• _Work task_: Transcribe the listing exactly, so that nothing but the pictures is missing.

---------- Data segment

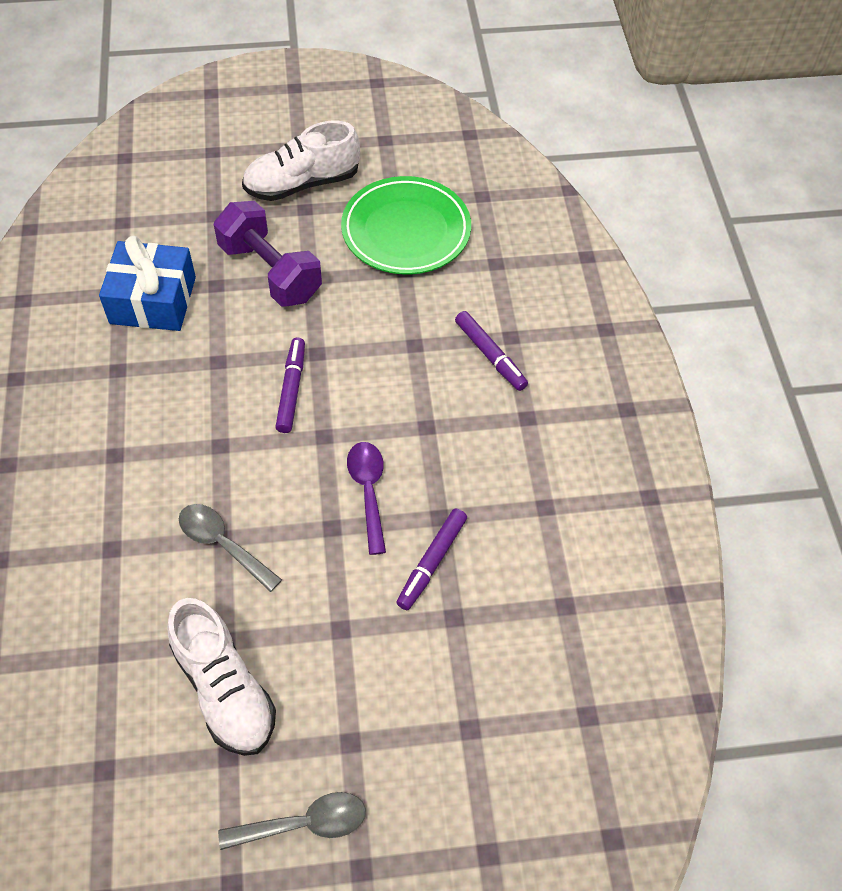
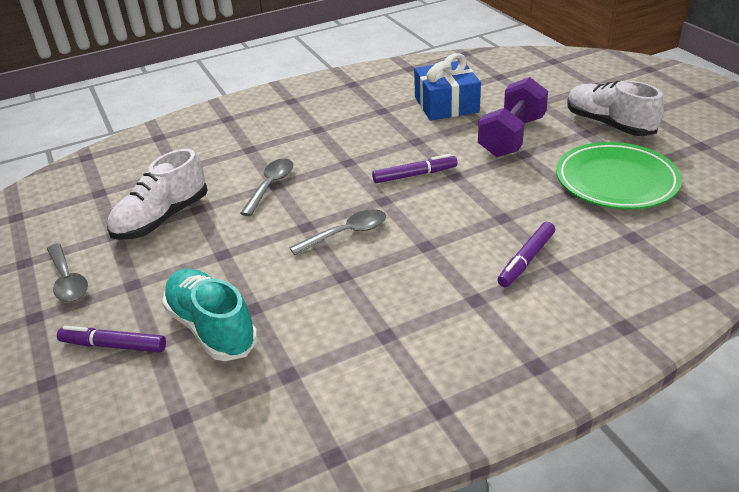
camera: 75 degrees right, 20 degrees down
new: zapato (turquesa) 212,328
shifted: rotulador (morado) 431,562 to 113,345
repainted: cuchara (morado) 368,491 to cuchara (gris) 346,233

--------------------

• _Your response_:
camera: 75 degrees right, 20 degrees down
new: zapato (turquesa) 212,328
shifted: rotulador (morado) 431,562 to 113,345
repainted: cuchara (morado) 368,491 to cuchara (gris) 346,233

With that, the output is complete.